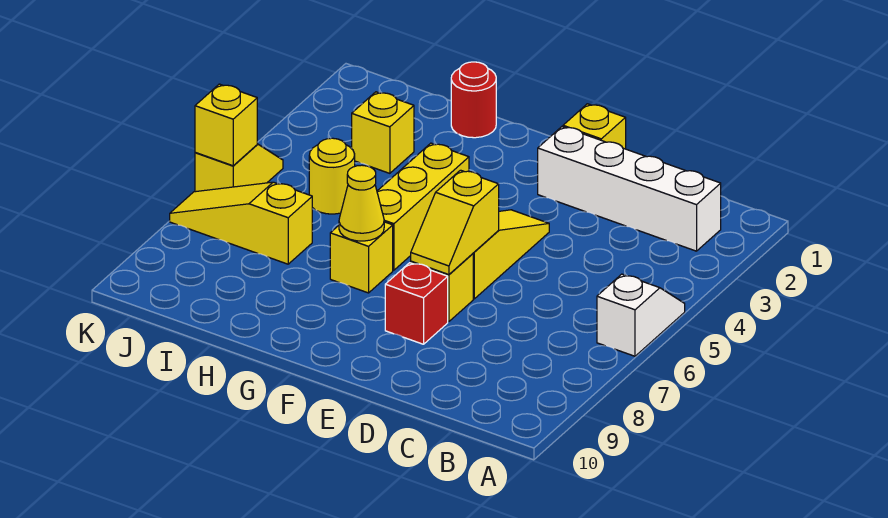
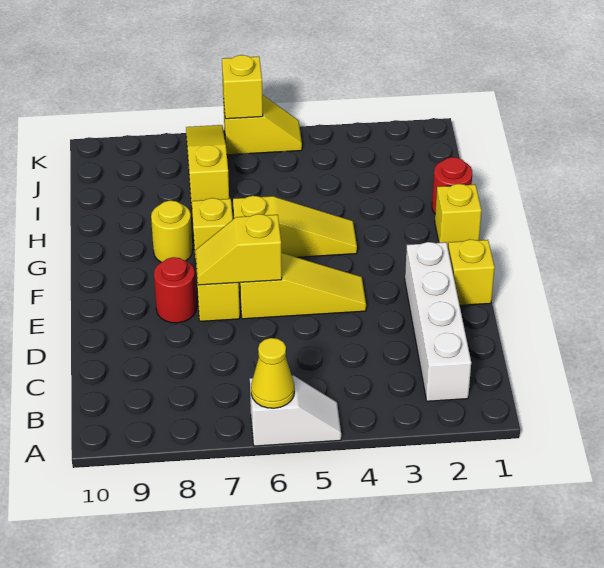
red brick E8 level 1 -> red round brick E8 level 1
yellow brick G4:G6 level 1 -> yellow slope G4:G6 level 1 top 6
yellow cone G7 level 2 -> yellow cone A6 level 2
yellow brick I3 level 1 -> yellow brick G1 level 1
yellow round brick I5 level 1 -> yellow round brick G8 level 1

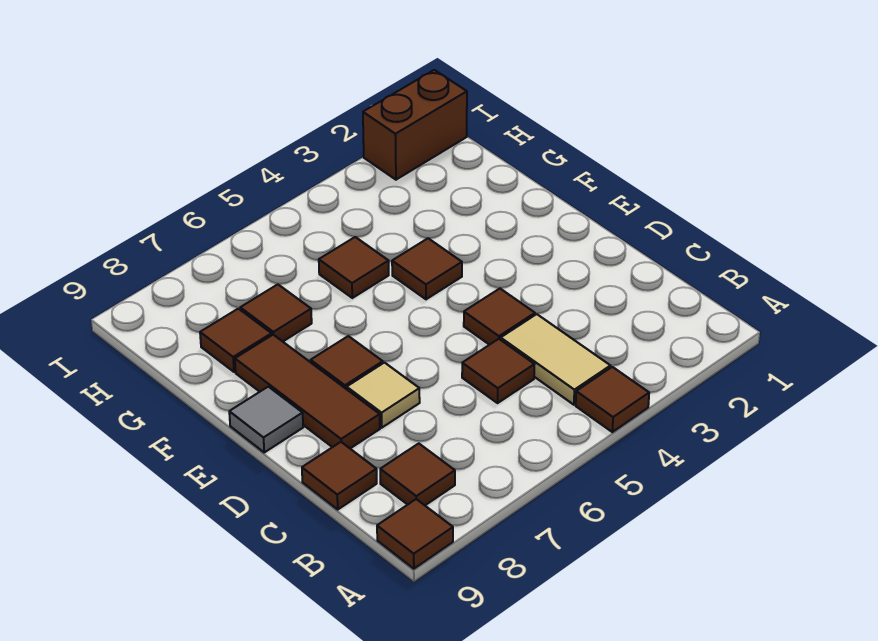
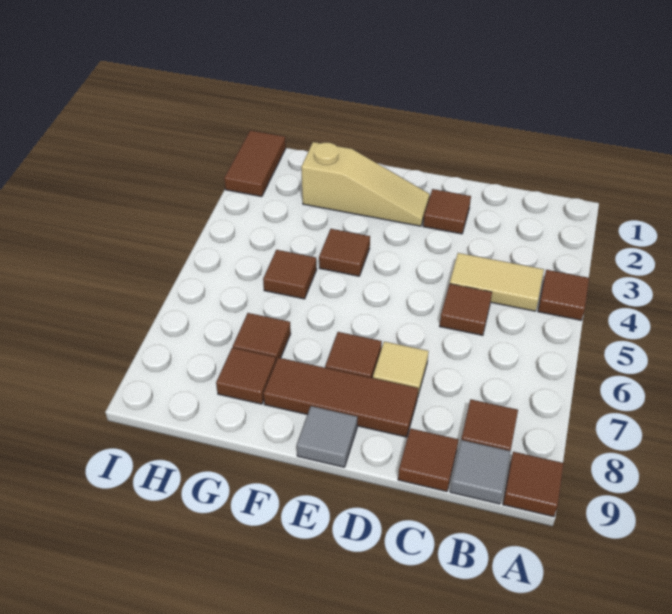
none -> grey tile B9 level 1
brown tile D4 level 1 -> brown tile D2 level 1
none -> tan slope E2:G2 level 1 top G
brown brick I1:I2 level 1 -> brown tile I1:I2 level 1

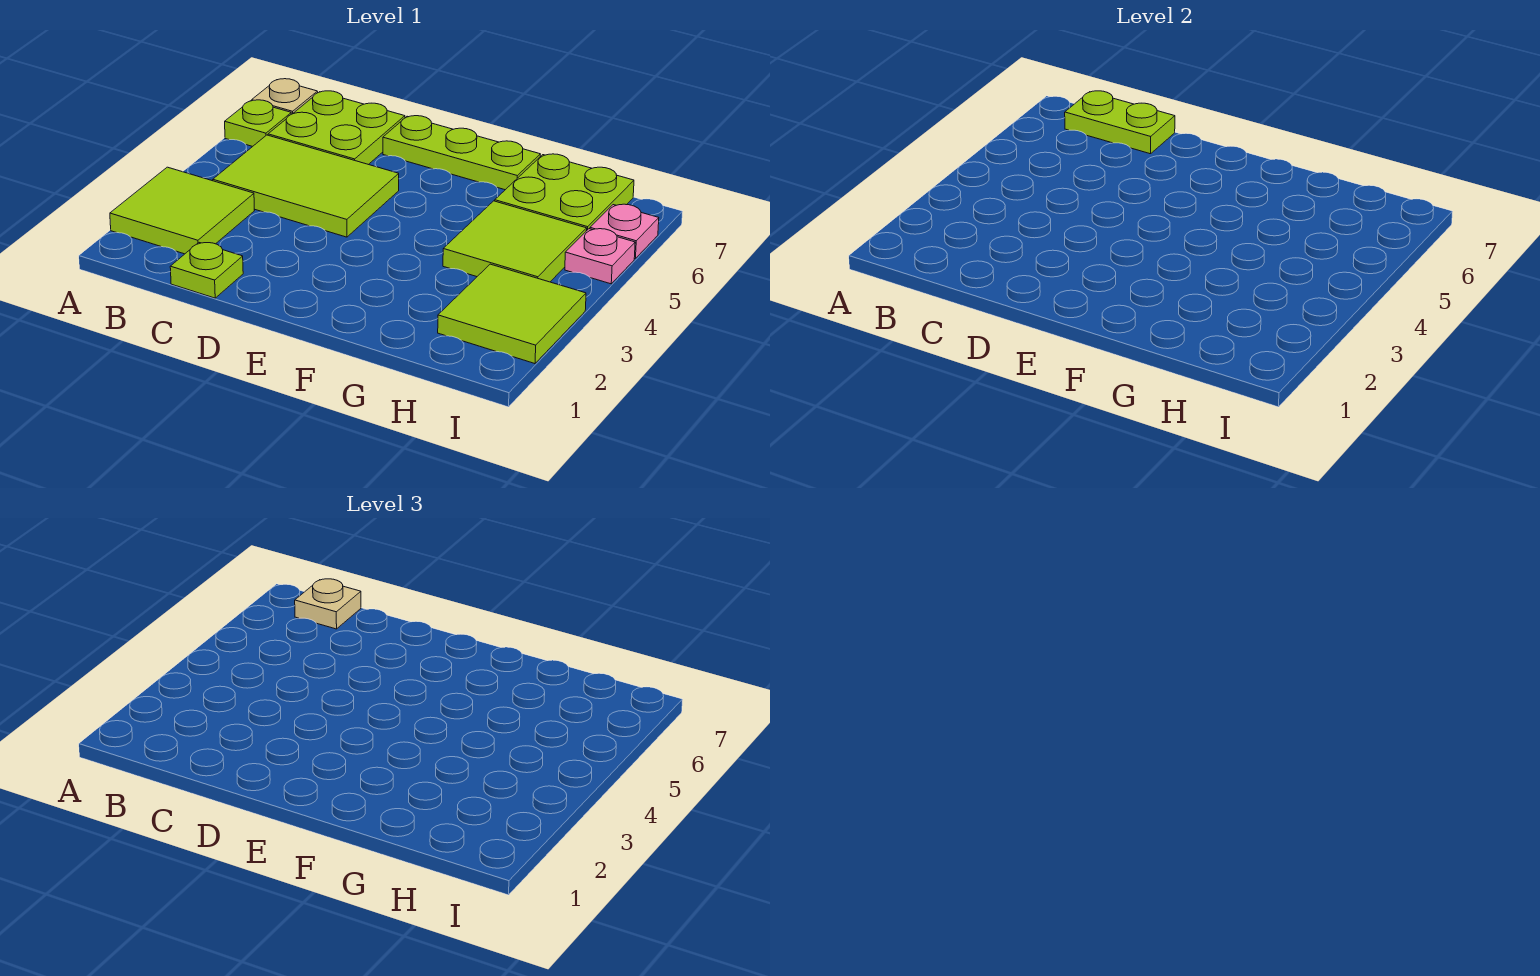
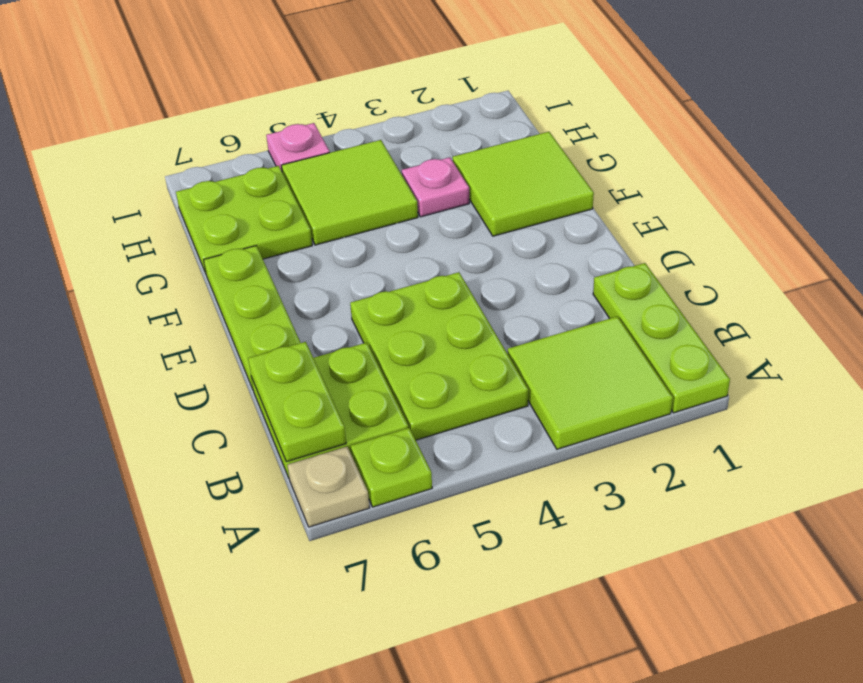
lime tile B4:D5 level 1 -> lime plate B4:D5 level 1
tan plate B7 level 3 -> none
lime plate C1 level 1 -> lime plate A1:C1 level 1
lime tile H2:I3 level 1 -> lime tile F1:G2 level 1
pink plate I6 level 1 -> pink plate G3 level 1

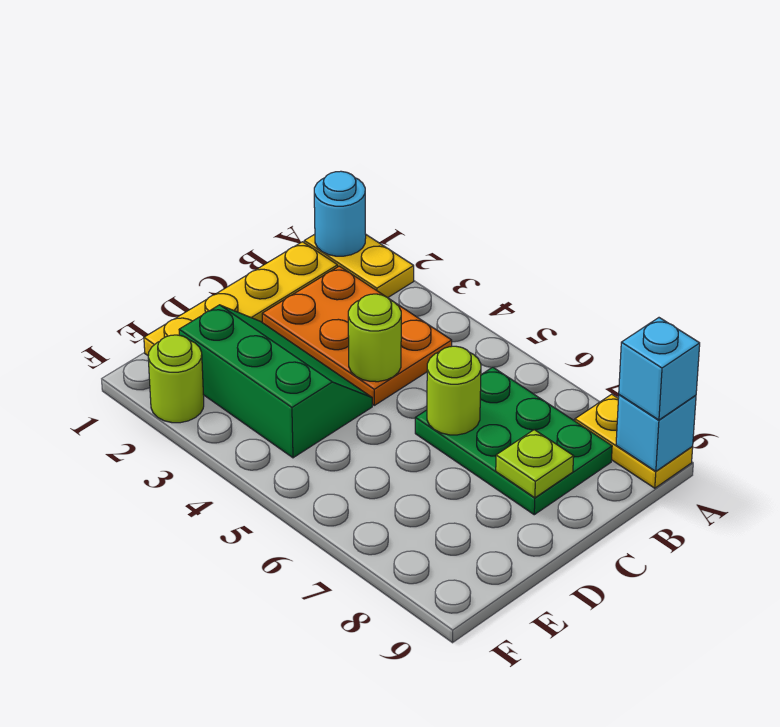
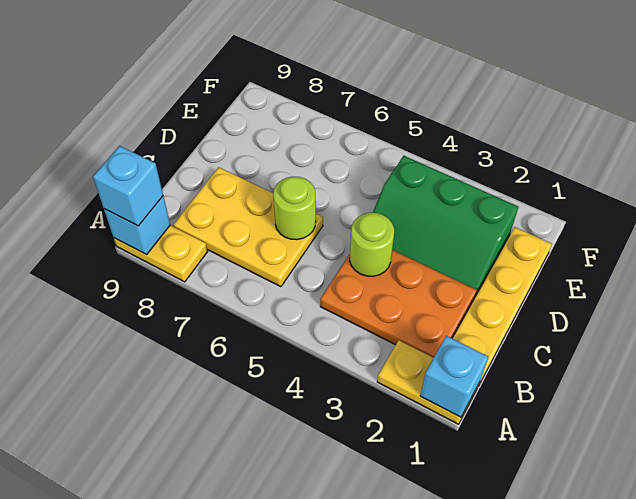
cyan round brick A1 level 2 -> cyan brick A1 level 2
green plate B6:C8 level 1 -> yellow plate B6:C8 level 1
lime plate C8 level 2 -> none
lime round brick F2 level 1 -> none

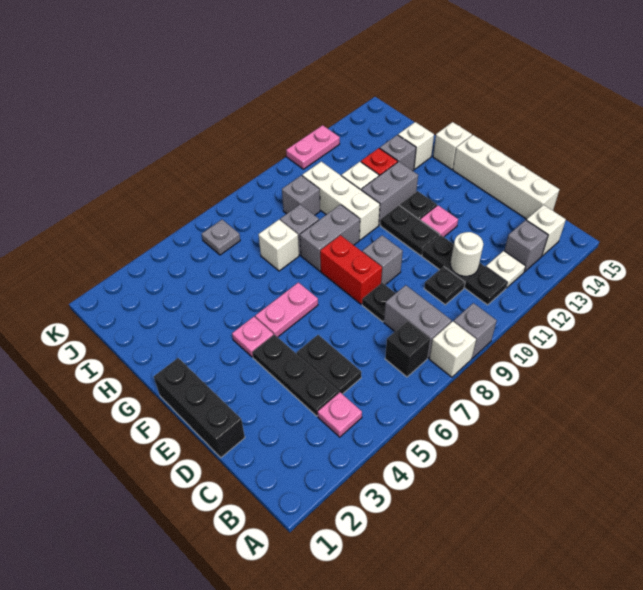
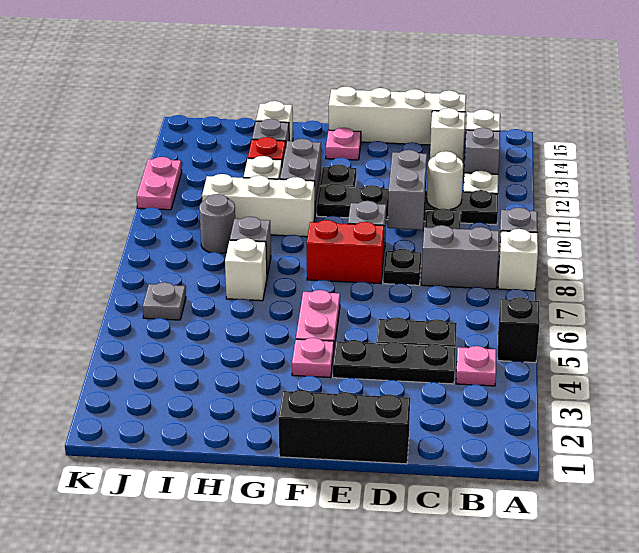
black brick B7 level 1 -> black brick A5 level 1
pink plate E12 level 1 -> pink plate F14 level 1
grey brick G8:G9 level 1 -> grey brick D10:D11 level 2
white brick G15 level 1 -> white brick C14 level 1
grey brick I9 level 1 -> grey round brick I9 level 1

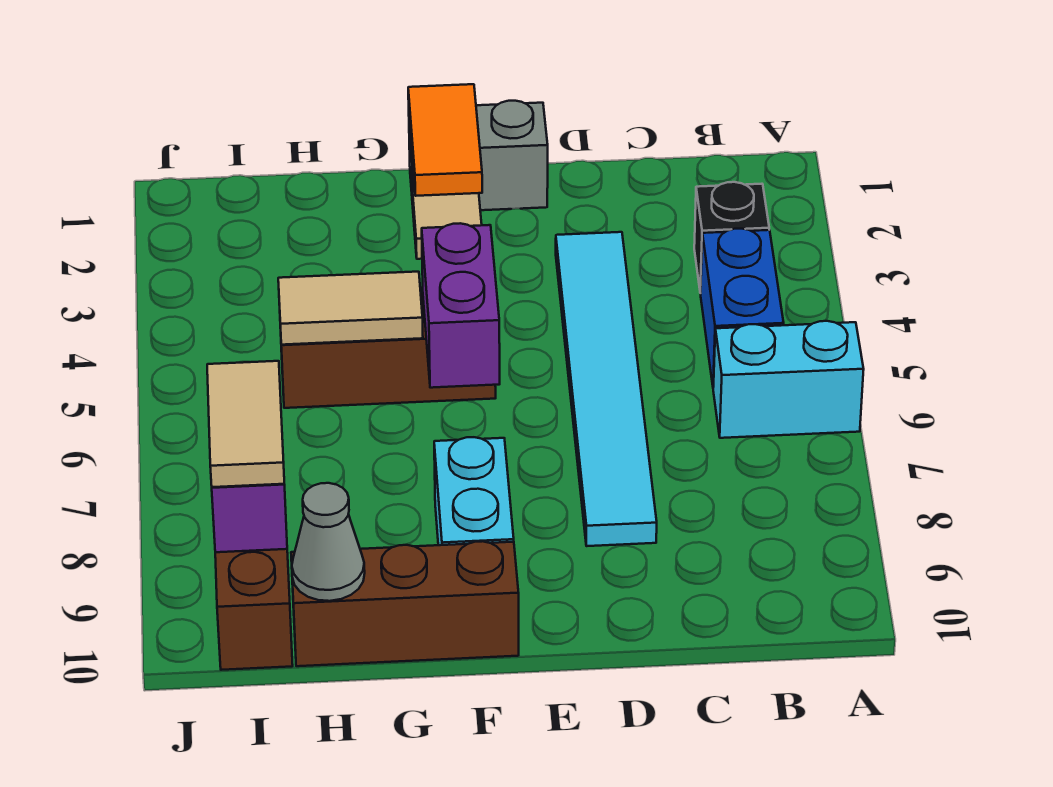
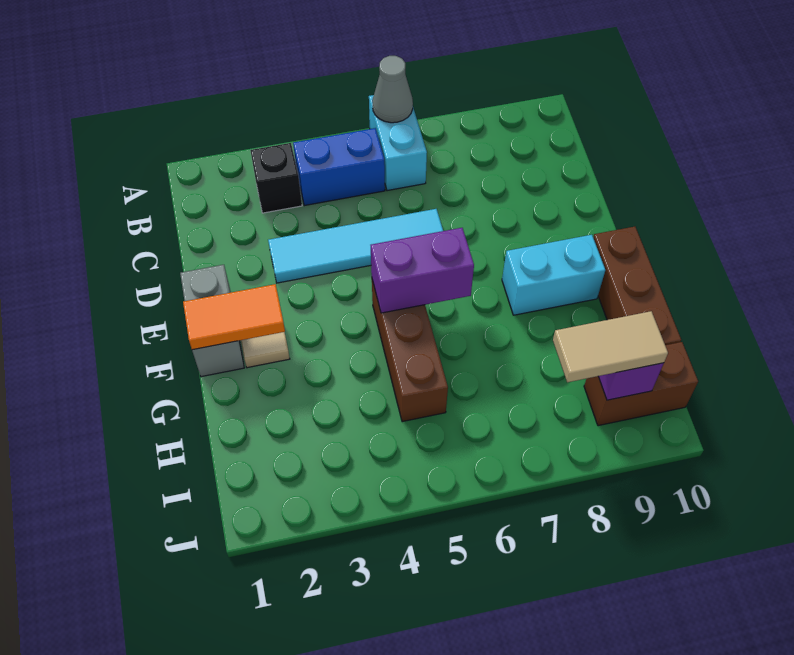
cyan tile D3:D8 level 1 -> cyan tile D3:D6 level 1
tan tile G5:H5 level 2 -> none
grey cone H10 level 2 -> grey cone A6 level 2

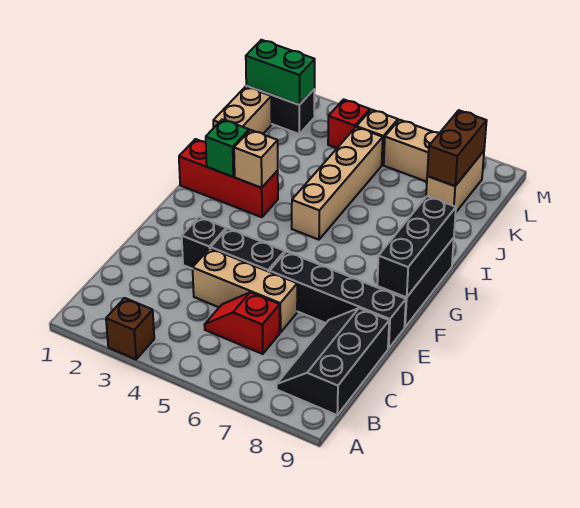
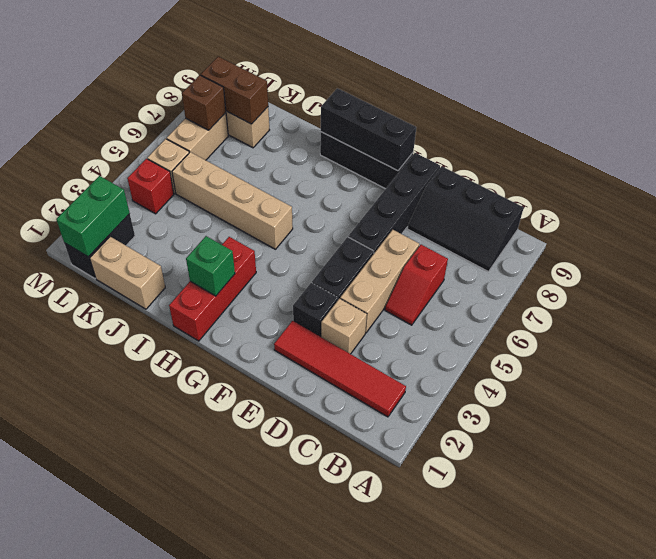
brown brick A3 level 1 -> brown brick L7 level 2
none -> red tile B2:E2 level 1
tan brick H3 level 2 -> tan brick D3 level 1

■ ■ ■ ■ ■ ■ ■

## Task directions
The entries above must be output exactly, with every image left out.

## Response to the exercise
red brick E8 level 1 -> red round brick E8 level 1
yellow brick G4:G6 level 1 -> yellow slope G4:G6 level 1 top 6
yellow cone G7 level 2 -> yellow cone A6 level 2
yellow brick I3 level 1 -> yellow brick G1 level 1
yellow round brick I5 level 1 -> yellow round brick G8 level 1

none -> grey tile B9 level 1
brown tile D4 level 1 -> brown tile D2 level 1
none -> tan slope E2:G2 level 1 top G
brown brick I1:I2 level 1 -> brown tile I1:I2 level 1

lime tile B4:D5 level 1 -> lime plate B4:D5 level 1
tan plate B7 level 3 -> none
lime plate C1 level 1 -> lime plate A1:C1 level 1
lime tile H2:I3 level 1 -> lime tile F1:G2 level 1
pink plate I6 level 1 -> pink plate G3 level 1

cyan round brick A1 level 2 -> cyan brick A1 level 2
green plate B6:C8 level 1 -> yellow plate B6:C8 level 1
lime plate C8 level 2 -> none
lime round brick F2 level 1 -> none

black brick B7 level 1 -> black brick A5 level 1
pink plate E12 level 1 -> pink plate F14 level 1
grey brick G8:G9 level 1 -> grey brick D10:D11 level 2
white brick G15 level 1 -> white brick C14 level 1
grey brick I9 level 1 -> grey round brick I9 level 1

cyan tile D3:D8 level 1 -> cyan tile D3:D6 level 1
tan tile G5:H5 level 2 -> none
grey cone H10 level 2 -> grey cone A6 level 2

brown brick A3 level 1 -> brown brick L7 level 2
none -> red tile B2:E2 level 1
tan brick H3 level 2 -> tan brick D3 level 1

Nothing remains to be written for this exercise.